- _ABOUT THIS EXERCISE_
Transcribe only part of the material below: the lines from the one containing "Q8: NMOS (G" through the one containing "Q13: NPN (B", inclusive, exactly as written.

- _DATA FOR THIS TASK_
-=-=-=-=-

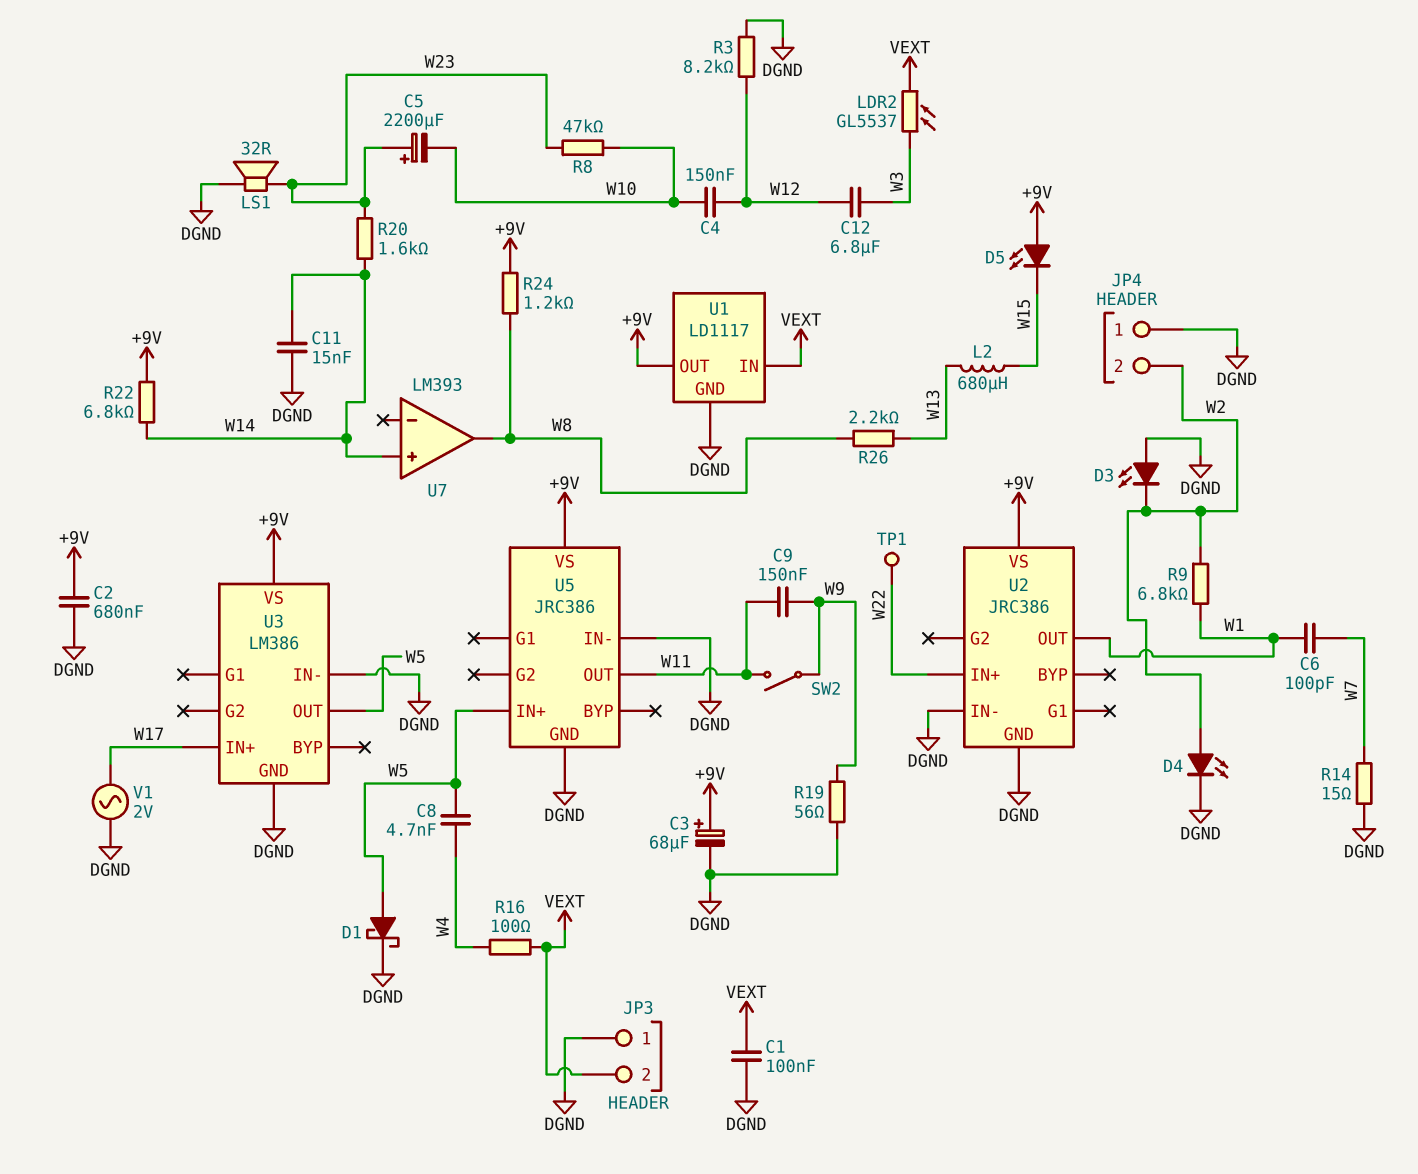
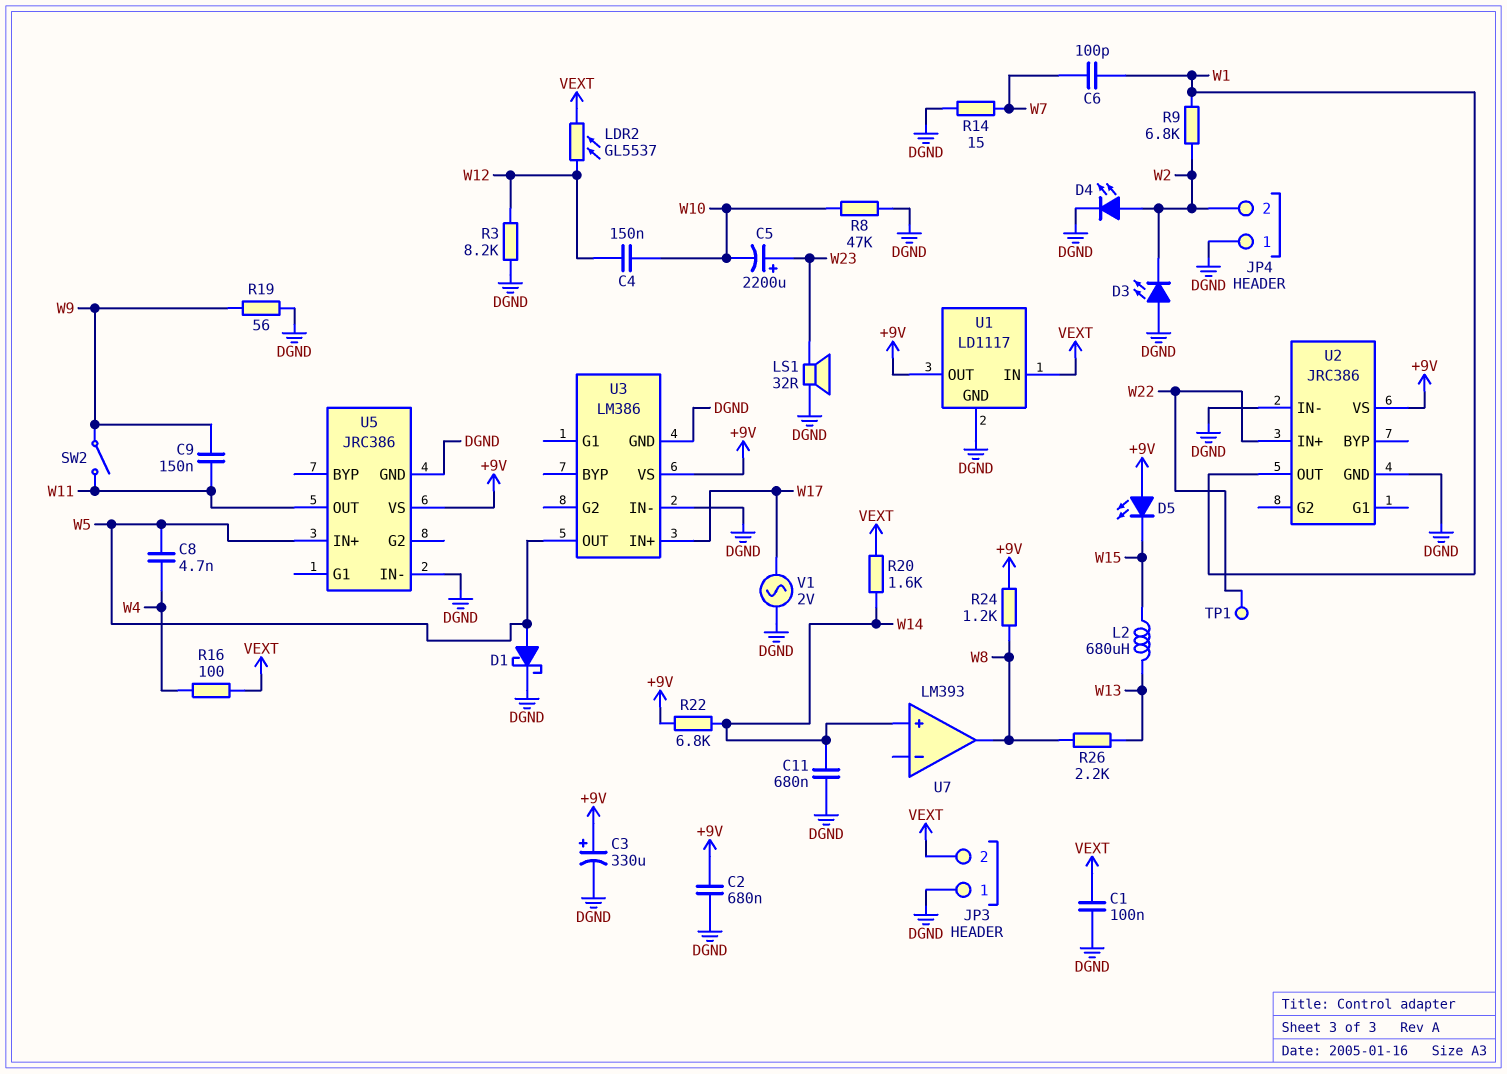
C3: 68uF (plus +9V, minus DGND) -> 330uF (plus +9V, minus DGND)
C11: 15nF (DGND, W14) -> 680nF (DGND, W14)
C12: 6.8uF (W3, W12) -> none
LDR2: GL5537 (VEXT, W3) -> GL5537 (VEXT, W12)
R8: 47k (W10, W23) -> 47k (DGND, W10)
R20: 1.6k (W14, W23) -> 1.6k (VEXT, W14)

-=-=-=-=-

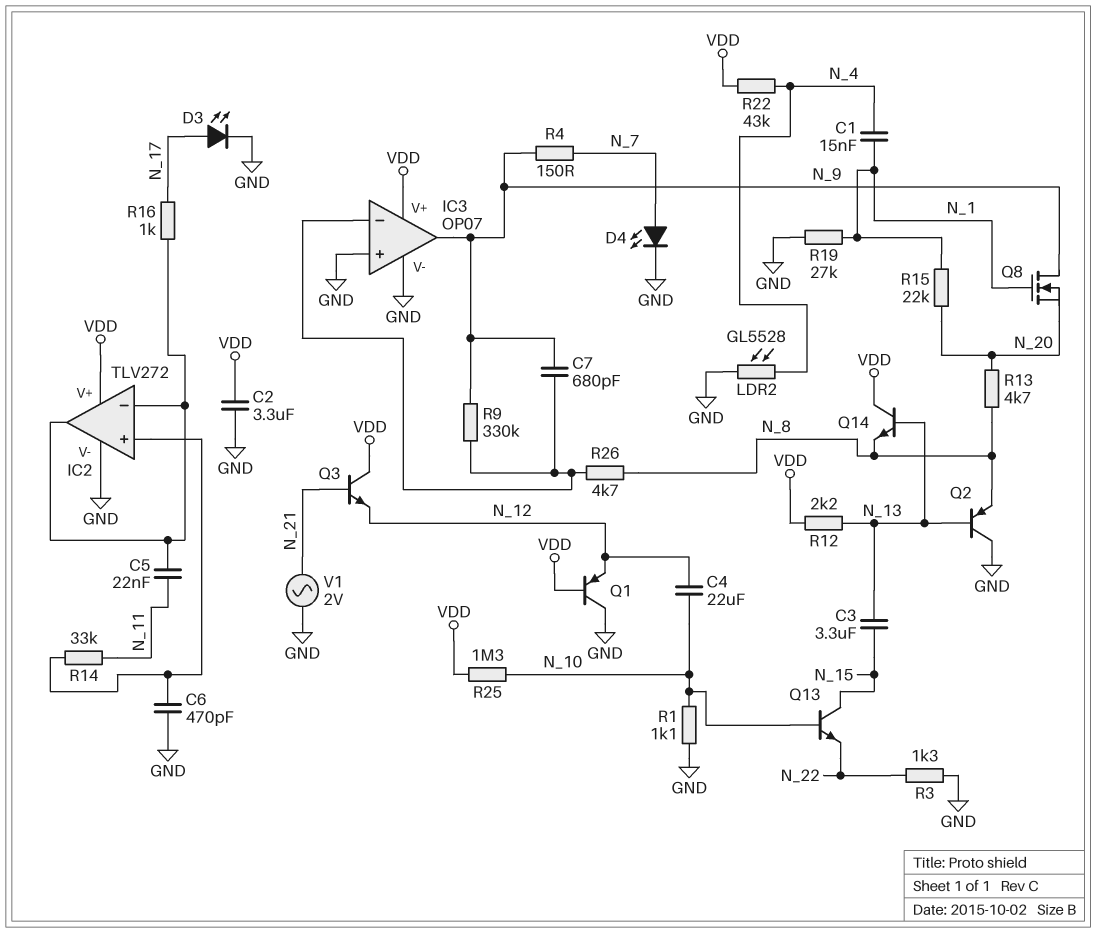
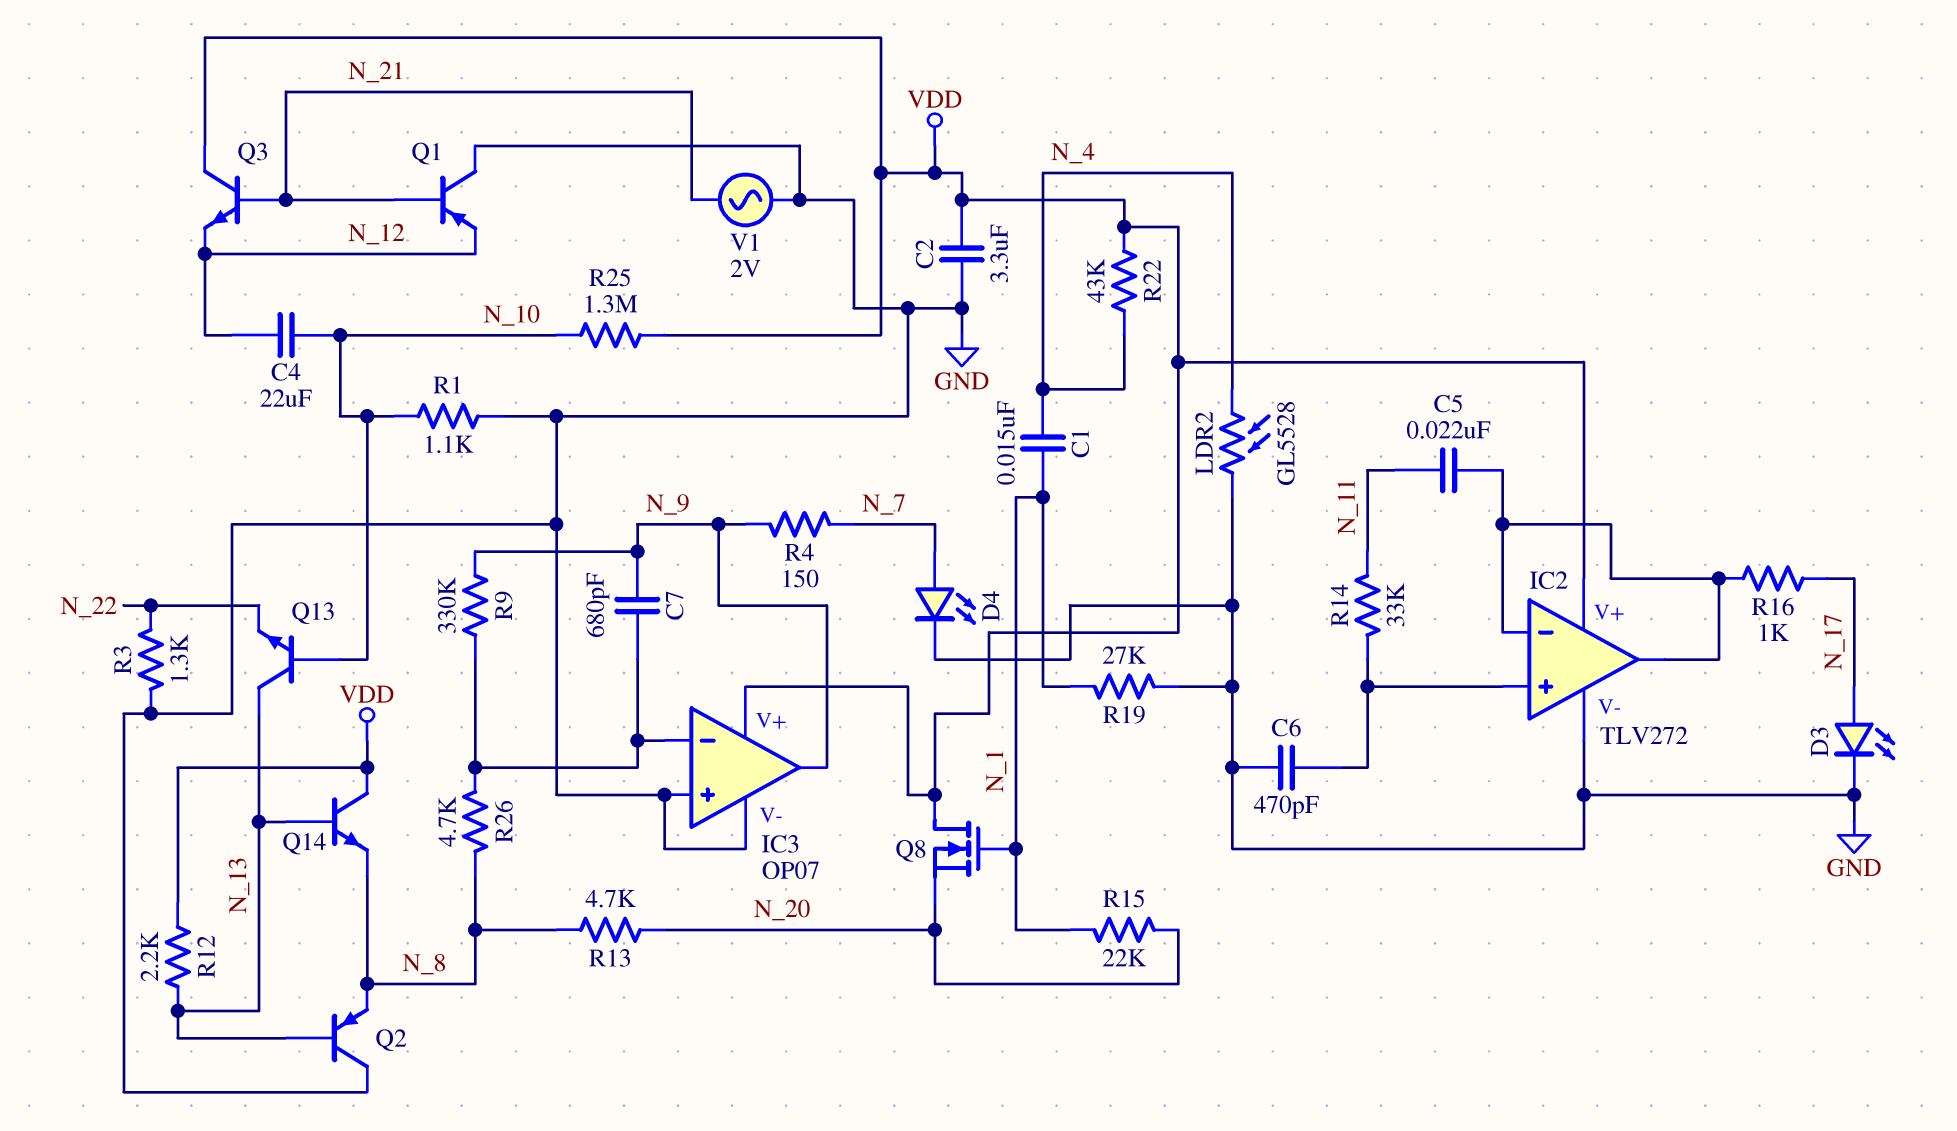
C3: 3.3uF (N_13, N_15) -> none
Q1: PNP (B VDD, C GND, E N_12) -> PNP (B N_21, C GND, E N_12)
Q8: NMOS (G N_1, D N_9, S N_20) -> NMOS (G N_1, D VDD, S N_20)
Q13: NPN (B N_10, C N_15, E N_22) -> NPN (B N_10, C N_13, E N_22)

-=-=-=-=-

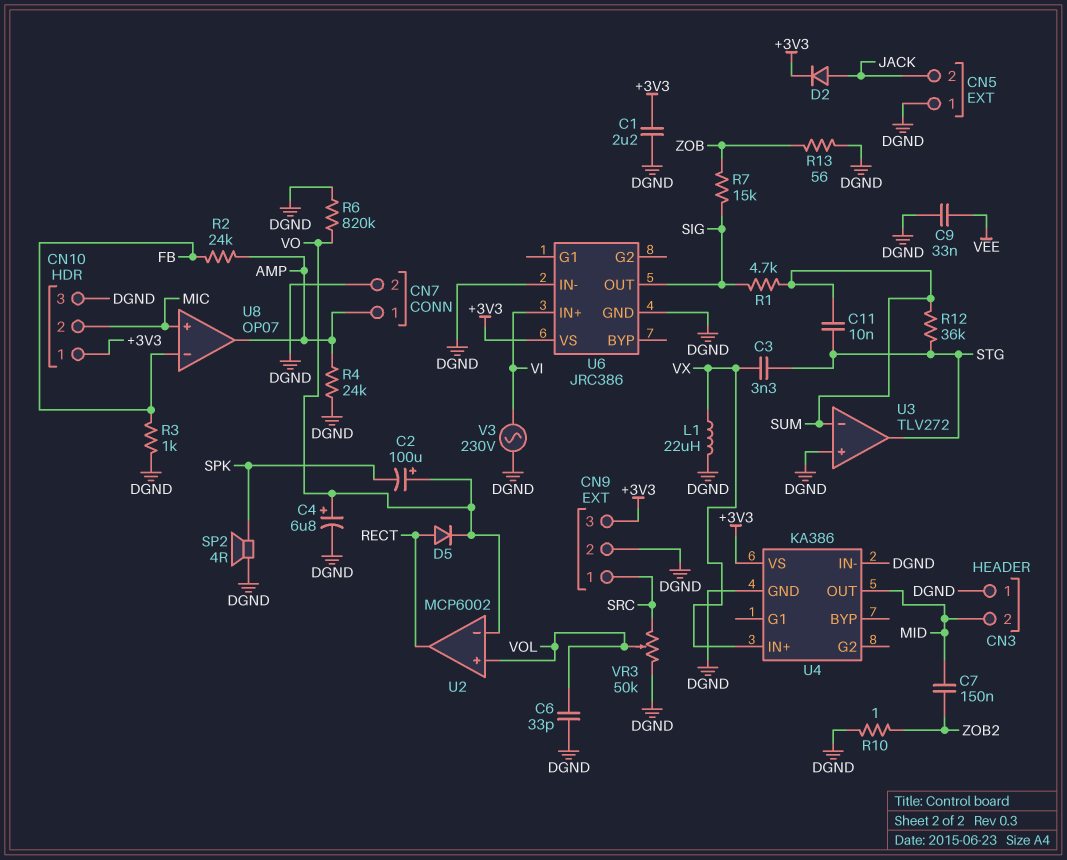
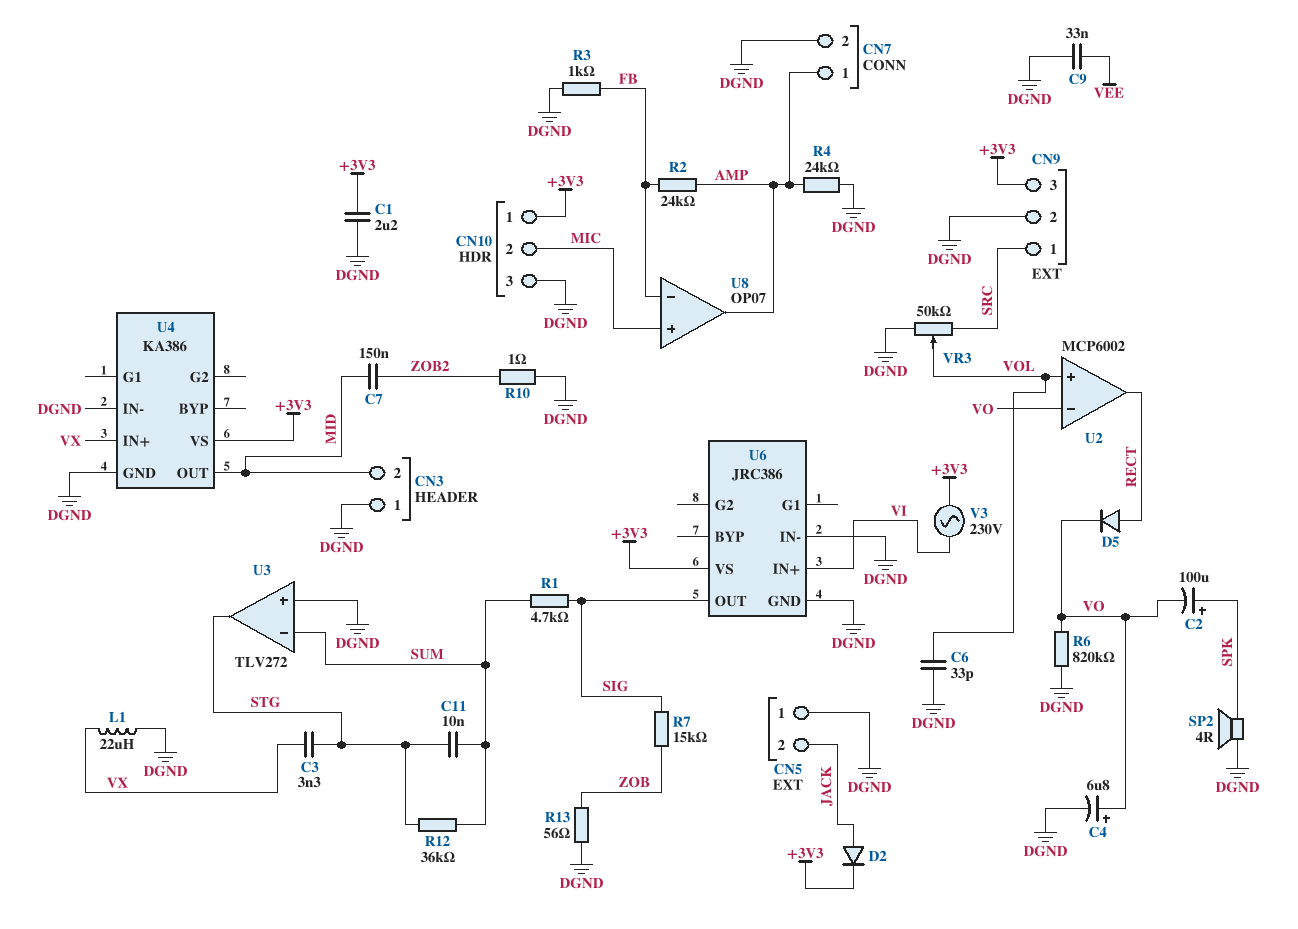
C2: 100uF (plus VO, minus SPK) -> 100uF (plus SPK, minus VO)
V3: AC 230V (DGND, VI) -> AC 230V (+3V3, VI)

-=-=-=-=-

- _SOLUTION FOR THIS TASK_
Q8: NMOS (G N_1, D N_9, S N_20) -> NMOS (G N_1, D VDD, S N_20)
Q13: NPN (B N_10, C N_15, E N_22) -> NPN (B N_10, C N_13, E N_22)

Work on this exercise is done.